ABOUT THIS TASK >>
Those lines of the data that hold the word "truck" are to be copied out.

(ENTRIES PROVIDED Opens)

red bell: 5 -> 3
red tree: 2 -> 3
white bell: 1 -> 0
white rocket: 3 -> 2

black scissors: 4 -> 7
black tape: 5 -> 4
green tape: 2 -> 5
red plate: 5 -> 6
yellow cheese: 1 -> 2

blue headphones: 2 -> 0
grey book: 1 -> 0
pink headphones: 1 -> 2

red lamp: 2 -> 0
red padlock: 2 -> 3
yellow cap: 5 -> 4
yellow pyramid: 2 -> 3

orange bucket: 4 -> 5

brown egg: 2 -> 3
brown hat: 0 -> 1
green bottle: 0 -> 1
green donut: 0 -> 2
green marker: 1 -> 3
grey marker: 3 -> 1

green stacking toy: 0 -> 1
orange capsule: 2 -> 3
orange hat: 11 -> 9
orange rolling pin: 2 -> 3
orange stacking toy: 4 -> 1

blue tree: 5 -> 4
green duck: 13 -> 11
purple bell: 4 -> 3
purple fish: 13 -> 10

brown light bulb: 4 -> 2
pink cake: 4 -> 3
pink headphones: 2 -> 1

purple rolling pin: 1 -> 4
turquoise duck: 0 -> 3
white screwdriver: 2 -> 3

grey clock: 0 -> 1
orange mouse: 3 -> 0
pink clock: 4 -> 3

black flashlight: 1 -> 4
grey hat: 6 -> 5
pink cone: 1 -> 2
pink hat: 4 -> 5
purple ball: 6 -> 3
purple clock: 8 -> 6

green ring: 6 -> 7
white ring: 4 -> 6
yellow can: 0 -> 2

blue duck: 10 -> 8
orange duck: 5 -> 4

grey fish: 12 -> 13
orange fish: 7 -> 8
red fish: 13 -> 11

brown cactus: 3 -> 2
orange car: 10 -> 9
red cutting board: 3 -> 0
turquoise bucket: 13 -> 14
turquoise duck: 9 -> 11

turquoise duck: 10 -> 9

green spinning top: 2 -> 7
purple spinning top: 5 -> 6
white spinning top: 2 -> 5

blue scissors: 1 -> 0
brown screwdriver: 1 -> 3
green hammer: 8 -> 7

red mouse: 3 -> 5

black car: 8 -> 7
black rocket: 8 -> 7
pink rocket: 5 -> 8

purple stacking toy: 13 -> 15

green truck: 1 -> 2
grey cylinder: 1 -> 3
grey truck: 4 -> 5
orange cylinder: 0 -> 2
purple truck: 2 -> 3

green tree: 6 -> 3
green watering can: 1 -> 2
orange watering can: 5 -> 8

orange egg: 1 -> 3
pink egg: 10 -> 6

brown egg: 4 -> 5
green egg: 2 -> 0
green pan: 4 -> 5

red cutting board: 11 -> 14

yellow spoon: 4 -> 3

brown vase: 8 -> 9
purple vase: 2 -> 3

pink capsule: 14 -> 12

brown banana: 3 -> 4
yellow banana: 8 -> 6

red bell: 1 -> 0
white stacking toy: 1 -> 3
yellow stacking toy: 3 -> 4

(ENTRIES PROVIDED Closes)

EXPECTED OUTPUT >>
green truck: 1 -> 2
grey truck: 4 -> 5
purple truck: 2 -> 3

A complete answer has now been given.